◆ **What is needed**: Find the lines that hold "image". Report only how many there are.

BEGIN

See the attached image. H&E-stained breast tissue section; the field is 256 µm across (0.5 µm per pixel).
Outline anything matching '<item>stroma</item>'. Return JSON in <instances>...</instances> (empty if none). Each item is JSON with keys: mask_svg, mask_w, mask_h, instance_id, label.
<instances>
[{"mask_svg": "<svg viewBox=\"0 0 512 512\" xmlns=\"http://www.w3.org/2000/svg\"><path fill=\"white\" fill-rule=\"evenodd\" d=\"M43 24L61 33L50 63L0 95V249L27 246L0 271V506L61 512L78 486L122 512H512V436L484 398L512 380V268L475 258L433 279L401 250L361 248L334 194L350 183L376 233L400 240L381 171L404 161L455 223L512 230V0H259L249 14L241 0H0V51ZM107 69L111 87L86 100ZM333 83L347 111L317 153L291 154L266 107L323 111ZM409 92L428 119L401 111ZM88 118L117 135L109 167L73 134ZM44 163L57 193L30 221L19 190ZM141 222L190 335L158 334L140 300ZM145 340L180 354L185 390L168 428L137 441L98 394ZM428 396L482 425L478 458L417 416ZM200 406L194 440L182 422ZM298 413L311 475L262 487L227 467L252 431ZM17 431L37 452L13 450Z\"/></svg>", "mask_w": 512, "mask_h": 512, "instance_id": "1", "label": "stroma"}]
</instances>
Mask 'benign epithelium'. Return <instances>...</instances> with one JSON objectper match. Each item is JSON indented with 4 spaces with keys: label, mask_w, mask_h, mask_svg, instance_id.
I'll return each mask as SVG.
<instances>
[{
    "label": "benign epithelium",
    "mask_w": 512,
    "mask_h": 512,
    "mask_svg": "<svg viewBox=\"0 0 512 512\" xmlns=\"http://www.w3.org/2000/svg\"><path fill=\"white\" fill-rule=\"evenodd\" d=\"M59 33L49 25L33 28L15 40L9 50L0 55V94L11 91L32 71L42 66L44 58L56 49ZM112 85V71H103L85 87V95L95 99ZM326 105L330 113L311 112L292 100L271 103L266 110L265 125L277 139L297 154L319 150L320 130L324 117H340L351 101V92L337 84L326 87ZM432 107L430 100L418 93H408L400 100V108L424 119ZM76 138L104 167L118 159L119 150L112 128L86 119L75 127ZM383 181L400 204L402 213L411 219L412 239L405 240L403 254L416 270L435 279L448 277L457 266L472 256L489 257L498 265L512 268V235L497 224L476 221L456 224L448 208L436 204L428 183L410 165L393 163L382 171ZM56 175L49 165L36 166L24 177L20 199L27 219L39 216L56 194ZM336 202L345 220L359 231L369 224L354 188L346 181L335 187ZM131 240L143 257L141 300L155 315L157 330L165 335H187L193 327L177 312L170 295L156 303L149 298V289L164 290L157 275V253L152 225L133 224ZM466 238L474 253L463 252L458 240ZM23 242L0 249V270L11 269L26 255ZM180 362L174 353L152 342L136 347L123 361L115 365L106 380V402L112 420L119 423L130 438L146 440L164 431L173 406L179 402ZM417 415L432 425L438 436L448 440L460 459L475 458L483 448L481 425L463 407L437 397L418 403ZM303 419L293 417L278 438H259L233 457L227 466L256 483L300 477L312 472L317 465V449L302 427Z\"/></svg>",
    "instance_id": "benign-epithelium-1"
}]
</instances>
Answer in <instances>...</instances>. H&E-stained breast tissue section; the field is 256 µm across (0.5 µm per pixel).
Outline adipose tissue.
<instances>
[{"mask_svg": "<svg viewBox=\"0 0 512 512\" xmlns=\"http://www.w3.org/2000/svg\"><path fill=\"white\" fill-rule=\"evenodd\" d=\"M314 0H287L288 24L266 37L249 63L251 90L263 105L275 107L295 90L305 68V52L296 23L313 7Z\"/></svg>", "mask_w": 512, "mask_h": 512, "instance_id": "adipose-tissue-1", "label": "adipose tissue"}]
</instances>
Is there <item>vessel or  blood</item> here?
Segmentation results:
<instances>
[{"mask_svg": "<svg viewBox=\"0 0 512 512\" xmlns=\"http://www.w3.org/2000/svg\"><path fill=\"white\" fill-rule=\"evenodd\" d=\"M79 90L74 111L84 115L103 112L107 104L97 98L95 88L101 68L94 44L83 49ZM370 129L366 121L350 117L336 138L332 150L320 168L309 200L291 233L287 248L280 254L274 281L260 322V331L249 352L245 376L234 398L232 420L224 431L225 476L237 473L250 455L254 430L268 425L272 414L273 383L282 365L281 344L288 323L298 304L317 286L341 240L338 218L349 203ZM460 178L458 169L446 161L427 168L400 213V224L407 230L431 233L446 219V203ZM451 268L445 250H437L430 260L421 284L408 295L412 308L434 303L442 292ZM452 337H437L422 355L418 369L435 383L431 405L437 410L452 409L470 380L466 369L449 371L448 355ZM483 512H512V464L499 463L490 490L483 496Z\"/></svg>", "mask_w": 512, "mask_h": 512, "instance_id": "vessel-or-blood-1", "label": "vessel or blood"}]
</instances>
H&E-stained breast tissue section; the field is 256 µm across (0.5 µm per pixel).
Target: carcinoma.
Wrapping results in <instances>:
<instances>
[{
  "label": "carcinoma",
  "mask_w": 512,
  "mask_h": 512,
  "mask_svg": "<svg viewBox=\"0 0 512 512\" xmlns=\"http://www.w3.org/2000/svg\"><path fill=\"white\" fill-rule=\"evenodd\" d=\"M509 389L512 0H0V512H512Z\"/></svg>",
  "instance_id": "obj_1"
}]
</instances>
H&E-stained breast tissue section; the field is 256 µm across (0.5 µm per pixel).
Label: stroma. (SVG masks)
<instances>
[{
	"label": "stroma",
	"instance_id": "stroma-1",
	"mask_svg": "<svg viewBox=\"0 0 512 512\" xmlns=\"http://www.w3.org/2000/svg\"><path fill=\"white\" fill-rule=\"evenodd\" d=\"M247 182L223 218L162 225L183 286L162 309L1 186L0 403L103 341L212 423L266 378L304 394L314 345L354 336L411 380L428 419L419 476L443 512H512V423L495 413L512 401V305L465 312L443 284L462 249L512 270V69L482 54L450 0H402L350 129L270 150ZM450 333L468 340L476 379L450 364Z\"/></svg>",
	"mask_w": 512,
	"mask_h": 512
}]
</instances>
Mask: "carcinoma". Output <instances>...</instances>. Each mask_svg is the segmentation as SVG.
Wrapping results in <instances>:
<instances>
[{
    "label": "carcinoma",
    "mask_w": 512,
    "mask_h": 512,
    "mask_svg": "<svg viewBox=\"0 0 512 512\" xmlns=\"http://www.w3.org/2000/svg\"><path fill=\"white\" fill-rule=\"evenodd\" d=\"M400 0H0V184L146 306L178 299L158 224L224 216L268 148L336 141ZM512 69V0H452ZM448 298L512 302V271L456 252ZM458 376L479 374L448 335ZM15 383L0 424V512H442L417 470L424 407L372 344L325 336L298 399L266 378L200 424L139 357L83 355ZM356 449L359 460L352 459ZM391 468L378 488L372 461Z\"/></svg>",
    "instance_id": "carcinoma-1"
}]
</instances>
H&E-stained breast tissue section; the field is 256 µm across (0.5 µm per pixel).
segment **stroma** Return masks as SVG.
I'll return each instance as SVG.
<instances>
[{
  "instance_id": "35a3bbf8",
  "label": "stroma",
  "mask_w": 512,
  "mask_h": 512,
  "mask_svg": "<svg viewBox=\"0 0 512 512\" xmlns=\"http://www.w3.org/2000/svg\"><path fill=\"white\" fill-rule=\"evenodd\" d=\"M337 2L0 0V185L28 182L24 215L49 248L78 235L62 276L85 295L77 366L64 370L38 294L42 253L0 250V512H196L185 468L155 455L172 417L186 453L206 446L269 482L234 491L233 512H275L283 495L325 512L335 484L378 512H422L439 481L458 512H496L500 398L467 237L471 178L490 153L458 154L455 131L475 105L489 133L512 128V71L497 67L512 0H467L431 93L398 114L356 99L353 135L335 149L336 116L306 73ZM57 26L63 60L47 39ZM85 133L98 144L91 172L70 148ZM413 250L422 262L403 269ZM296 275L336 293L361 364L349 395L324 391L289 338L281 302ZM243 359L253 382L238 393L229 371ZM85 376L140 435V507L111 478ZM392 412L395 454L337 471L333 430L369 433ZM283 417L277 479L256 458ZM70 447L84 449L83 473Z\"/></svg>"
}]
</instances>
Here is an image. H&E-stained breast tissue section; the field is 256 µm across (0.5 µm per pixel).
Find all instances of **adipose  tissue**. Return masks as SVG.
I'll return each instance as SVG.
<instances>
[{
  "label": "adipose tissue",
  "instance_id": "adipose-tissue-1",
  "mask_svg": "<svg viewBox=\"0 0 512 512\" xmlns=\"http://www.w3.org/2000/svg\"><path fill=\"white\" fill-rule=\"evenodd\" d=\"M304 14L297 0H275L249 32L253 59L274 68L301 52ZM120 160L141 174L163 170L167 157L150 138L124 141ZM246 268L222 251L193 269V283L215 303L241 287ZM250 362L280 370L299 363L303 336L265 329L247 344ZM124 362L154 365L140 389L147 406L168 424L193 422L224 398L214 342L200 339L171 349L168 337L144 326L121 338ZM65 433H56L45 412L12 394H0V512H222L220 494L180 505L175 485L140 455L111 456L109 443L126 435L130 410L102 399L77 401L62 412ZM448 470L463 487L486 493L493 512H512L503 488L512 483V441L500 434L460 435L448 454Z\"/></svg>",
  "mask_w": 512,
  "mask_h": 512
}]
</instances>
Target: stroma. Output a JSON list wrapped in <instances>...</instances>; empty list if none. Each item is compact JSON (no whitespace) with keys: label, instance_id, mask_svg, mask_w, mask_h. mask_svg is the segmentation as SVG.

END

◆ **Worked answer**: 2